> **Problem statement**:
Look for the line that has "Someone carried the cono" in the material below; please repeat it and every line after it, exactly, up to and including the line that has "Someone repainted the juguete", and nothing else.

> **Data for the task**:
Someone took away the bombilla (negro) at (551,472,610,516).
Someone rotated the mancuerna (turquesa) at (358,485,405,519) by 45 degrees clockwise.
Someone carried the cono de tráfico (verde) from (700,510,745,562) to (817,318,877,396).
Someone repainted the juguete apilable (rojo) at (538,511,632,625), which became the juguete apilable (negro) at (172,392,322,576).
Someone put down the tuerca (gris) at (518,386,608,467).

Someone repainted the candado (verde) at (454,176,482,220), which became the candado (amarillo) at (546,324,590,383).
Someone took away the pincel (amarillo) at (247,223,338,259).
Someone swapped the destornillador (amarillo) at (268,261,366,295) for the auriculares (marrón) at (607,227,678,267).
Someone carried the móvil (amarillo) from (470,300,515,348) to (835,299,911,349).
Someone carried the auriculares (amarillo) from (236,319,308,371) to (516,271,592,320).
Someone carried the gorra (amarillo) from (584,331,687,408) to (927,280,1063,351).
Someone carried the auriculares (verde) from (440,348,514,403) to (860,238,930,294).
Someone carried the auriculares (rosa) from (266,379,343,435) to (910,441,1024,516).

...

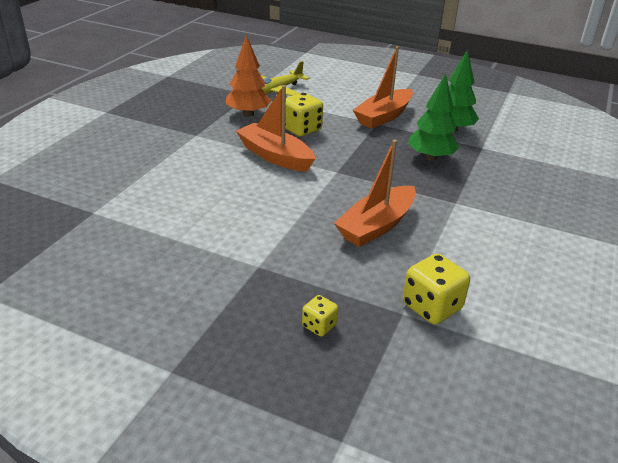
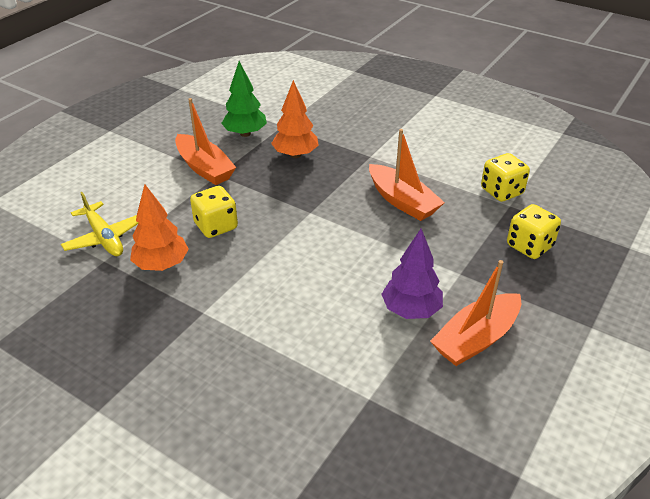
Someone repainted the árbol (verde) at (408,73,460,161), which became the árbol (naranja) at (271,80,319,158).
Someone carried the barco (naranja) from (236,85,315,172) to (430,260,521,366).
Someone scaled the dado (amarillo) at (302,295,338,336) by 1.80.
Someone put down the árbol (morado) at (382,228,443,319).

> **Written response**:
Someone carried the cono de tráfico (verde) from (700,510,745,562) to (817,318,877,396).
Someone repainted the juguete apilable (rojo) at (538,511,632,625), which became the juguete apilable (negro) at (172,392,322,576).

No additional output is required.